◆ DATA LISTING:
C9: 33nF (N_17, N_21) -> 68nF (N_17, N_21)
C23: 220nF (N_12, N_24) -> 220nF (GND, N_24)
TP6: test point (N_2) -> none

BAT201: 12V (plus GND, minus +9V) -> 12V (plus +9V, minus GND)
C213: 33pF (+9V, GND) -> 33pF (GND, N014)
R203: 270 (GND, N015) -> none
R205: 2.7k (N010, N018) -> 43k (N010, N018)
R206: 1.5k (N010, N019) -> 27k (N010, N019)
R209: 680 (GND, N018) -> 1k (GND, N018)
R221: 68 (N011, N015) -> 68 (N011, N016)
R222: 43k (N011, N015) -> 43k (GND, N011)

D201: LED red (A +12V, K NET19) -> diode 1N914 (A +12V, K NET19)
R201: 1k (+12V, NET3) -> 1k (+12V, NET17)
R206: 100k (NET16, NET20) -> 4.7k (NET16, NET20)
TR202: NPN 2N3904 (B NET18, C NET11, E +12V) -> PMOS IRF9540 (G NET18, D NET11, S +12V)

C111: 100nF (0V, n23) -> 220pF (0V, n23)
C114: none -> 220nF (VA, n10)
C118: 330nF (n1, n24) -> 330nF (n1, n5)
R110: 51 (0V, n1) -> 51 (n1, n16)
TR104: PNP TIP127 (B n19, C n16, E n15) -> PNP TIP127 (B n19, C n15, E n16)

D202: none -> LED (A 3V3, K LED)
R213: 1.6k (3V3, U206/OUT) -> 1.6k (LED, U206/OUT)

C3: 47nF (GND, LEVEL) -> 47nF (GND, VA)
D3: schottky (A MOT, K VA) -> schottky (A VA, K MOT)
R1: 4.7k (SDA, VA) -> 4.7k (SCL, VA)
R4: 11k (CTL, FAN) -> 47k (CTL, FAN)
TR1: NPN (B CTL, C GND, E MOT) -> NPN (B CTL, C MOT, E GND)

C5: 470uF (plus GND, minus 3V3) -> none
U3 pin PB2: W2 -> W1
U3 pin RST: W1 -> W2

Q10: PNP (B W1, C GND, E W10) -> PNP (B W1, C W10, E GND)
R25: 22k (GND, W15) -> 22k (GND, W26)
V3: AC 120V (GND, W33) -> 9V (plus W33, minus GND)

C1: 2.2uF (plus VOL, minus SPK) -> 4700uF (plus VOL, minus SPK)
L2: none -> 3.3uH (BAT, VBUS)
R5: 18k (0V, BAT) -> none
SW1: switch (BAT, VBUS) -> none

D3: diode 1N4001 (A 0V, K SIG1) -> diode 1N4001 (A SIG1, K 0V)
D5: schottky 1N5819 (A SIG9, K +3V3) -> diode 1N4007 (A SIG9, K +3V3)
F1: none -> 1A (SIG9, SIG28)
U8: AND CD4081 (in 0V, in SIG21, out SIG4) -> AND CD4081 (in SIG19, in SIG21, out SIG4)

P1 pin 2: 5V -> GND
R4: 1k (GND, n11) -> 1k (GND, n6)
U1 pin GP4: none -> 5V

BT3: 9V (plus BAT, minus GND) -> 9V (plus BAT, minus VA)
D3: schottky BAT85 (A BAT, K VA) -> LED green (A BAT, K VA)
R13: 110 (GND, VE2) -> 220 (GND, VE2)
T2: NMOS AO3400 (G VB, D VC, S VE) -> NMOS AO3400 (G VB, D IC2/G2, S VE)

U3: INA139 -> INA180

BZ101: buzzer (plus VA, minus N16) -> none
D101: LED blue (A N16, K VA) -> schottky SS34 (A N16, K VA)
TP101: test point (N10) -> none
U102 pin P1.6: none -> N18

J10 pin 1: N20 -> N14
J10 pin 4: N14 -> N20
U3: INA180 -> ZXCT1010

◆ WORK INSTRUCTION: Copy each entry above exactly, character for character.

◆ EXERCISE SOLUTION:
C9: 33nF (N_17, N_21) -> 68nF (N_17, N_21)
C23: 220nF (N_12, N_24) -> 220nF (GND, N_24)
TP6: test point (N_2) -> none

BAT201: 12V (plus GND, minus +9V) -> 12V (plus +9V, minus GND)
C213: 33pF (+9V, GND) -> 33pF (GND, N014)
R203: 270 (GND, N015) -> none
R205: 2.7k (N010, N018) -> 43k (N010, N018)
R206: 1.5k (N010, N019) -> 27k (N010, N019)
R209: 680 (GND, N018) -> 1k (GND, N018)
R221: 68 (N011, N015) -> 68 (N011, N016)
R222: 43k (N011, N015) -> 43k (GND, N011)

D201: LED red (A +12V, K NET19) -> diode 1N914 (A +12V, K NET19)
R201: 1k (+12V, NET3) -> 1k (+12V, NET17)
R206: 100k (NET16, NET20) -> 4.7k (NET16, NET20)
TR202: NPN 2N3904 (B NET18, C NET11, E +12V) -> PMOS IRF9540 (G NET18, D NET11, S +12V)

C111: 100nF (0V, n23) -> 220pF (0V, n23)
C114: none -> 220nF (VA, n10)
C118: 330nF (n1, n24) -> 330nF (n1, n5)
R110: 51 (0V, n1) -> 51 (n1, n16)
TR104: PNP TIP127 (B n19, C n16, E n15) -> PNP TIP127 (B n19, C n15, E n16)

D202: none -> LED (A 3V3, K LED)
R213: 1.6k (3V3, U206/OUT) -> 1.6k (LED, U206/OUT)

C3: 47nF (GND, LEVEL) -> 47nF (GND, VA)
D3: schottky (A MOT, K VA) -> schottky (A VA, K MOT)
R1: 4.7k (SDA, VA) -> 4.7k (SCL, VA)
R4: 11k (CTL, FAN) -> 47k (CTL, FAN)
TR1: NPN (B CTL, C GND, E MOT) -> NPN (B CTL, C MOT, E GND)

C5: 470uF (plus GND, minus 3V3) -> none
U3 pin PB2: W2 -> W1
U3 pin RST: W1 -> W2

Q10: PNP (B W1, C GND, E W10) -> PNP (B W1, C W10, E GND)
R25: 22k (GND, W15) -> 22k (GND, W26)
V3: AC 120V (GND, W33) -> 9V (plus W33, minus GND)

C1: 2.2uF (plus VOL, minus SPK) -> 4700uF (plus VOL, minus SPK)
L2: none -> 3.3uH (BAT, VBUS)
R5: 18k (0V, BAT) -> none
SW1: switch (BAT, VBUS) -> none

D3: diode 1N4001 (A 0V, K SIG1) -> diode 1N4001 (A SIG1, K 0V)
D5: schottky 1N5819 (A SIG9, K +3V3) -> diode 1N4007 (A SIG9, K +3V3)
F1: none -> 1A (SIG9, SIG28)
U8: AND CD4081 (in 0V, in SIG21, out SIG4) -> AND CD4081 (in SIG19, in SIG21, out SIG4)

P1 pin 2: 5V -> GND
R4: 1k (GND, n11) -> 1k (GND, n6)
U1 pin GP4: none -> 5V

BT3: 9V (plus BAT, minus GND) -> 9V (plus BAT, minus VA)
D3: schottky BAT85 (A BAT, K VA) -> LED green (A BAT, K VA)
R13: 110 (GND, VE2) -> 220 (GND, VE2)
T2: NMOS AO3400 (G VB, D VC, S VE) -> NMOS AO3400 (G VB, D IC2/G2, S VE)

U3: INA139 -> INA180

BZ101: buzzer (plus VA, minus N16) -> none
D101: LED blue (A N16, K VA) -> schottky SS34 (A N16, K VA)
TP101: test point (N10) -> none
U102 pin P1.6: none -> N18

J10 pin 1: N20 -> N14
J10 pin 4: N14 -> N20
U3: INA180 -> ZXCT1010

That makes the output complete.